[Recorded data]
--------------------------------

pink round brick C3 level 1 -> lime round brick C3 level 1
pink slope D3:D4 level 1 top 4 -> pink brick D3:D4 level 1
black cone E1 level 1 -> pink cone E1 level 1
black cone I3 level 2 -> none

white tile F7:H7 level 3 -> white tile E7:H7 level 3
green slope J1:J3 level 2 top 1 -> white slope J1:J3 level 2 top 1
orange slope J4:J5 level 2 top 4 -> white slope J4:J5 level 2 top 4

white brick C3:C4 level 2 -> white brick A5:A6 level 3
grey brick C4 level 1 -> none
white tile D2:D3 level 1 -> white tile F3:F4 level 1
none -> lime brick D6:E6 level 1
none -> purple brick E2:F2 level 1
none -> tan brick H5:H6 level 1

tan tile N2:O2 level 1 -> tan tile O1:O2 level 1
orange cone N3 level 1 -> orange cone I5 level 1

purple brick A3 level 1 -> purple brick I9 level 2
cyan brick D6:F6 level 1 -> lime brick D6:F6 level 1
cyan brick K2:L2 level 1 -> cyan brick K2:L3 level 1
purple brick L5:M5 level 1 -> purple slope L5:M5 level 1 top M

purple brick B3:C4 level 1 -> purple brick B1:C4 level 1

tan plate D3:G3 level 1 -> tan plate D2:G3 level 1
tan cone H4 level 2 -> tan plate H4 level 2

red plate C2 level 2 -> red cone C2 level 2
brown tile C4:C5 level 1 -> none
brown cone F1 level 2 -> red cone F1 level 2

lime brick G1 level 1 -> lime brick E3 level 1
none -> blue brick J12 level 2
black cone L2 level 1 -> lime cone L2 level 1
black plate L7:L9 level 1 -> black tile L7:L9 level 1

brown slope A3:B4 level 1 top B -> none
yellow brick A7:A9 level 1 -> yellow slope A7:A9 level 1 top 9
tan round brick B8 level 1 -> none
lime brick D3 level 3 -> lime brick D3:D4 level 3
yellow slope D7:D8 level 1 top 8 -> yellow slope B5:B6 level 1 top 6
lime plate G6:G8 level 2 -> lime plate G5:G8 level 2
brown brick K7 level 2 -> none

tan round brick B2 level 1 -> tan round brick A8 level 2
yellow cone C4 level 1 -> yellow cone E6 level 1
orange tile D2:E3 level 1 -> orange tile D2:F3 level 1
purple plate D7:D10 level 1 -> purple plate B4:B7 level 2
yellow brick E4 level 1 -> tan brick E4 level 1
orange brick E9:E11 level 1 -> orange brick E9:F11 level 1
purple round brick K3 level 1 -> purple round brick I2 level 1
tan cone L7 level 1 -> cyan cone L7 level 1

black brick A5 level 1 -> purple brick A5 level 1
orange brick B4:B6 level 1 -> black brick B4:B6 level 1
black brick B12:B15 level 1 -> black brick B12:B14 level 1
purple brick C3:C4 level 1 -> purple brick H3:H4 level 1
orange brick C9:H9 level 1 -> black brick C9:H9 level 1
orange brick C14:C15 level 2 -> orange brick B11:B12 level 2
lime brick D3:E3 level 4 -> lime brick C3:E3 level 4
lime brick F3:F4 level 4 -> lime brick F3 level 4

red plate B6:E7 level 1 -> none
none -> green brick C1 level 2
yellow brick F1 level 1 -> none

--------------------------------

Work instructions
The entries are to be transcribed exactly, each line in full.

Your solution
pink round brick C3 level 1 -> lime round brick C3 level 1
pink slope D3:D4 level 1 top 4 -> pink brick D3:D4 level 1
black cone E1 level 1 -> pink cone E1 level 1
black cone I3 level 2 -> none

white tile F7:H7 level 3 -> white tile E7:H7 level 3
green slope J1:J3 level 2 top 1 -> white slope J1:J3 level 2 top 1
orange slope J4:J5 level 2 top 4 -> white slope J4:J5 level 2 top 4

white brick C3:C4 level 2 -> white brick A5:A6 level 3
grey brick C4 level 1 -> none
white tile D2:D3 level 1 -> white tile F3:F4 level 1
none -> lime brick D6:E6 level 1
none -> purple brick E2:F2 level 1
none -> tan brick H5:H6 level 1

tan tile N2:O2 level 1 -> tan tile O1:O2 level 1
orange cone N3 level 1 -> orange cone I5 level 1

purple brick A3 level 1 -> purple brick I9 level 2
cyan brick D6:F6 level 1 -> lime brick D6:F6 level 1
cyan brick K2:L2 level 1 -> cyan brick K2:L3 level 1
purple brick L5:M5 level 1 -> purple slope L5:M5 level 1 top M

purple brick B3:C4 level 1 -> purple brick B1:C4 level 1

tan plate D3:G3 level 1 -> tan plate D2:G3 level 1
tan cone H4 level 2 -> tan plate H4 level 2

red plate C2 level 2 -> red cone C2 level 2
brown tile C4:C5 level 1 -> none
brown cone F1 level 2 -> red cone F1 level 2

lime brick G1 level 1 -> lime brick E3 level 1
none -> blue brick J12 level 2
black cone L2 level 1 -> lime cone L2 level 1
black plate L7:L9 level 1 -> black tile L7:L9 level 1

brown slope A3:B4 level 1 top B -> none
yellow brick A7:A9 level 1 -> yellow slope A7:A9 level 1 top 9
tan round brick B8 level 1 -> none
lime brick D3 level 3 -> lime brick D3:D4 level 3
yellow slope D7:D8 level 1 top 8 -> yellow slope B5:B6 level 1 top 6
lime plate G6:G8 level 2 -> lime plate G5:G8 level 2
brown brick K7 level 2 -> none

tan round brick B2 level 1 -> tan round brick A8 level 2
yellow cone C4 level 1 -> yellow cone E6 level 1
orange tile D2:E3 level 1 -> orange tile D2:F3 level 1
purple plate D7:D10 level 1 -> purple plate B4:B7 level 2
yellow brick E4 level 1 -> tan brick E4 level 1
orange brick E9:E11 level 1 -> orange brick E9:F11 level 1
purple round brick K3 level 1 -> purple round brick I2 level 1
tan cone L7 level 1 -> cyan cone L7 level 1

black brick A5 level 1 -> purple brick A5 level 1
orange brick B4:B6 level 1 -> black brick B4:B6 level 1
black brick B12:B15 level 1 -> black brick B12:B14 level 1
purple brick C3:C4 level 1 -> purple brick H3:H4 level 1
orange brick C9:H9 level 1 -> black brick C9:H9 level 1
orange brick C14:C15 level 2 -> orange brick B11:B12 level 2
lime brick D3:E3 level 4 -> lime brick C3:E3 level 4
lime brick F3:F4 level 4 -> lime brick F3 level 4

red plate B6:E7 level 1 -> none
none -> green brick C1 level 2
yellow brick F1 level 1 -> none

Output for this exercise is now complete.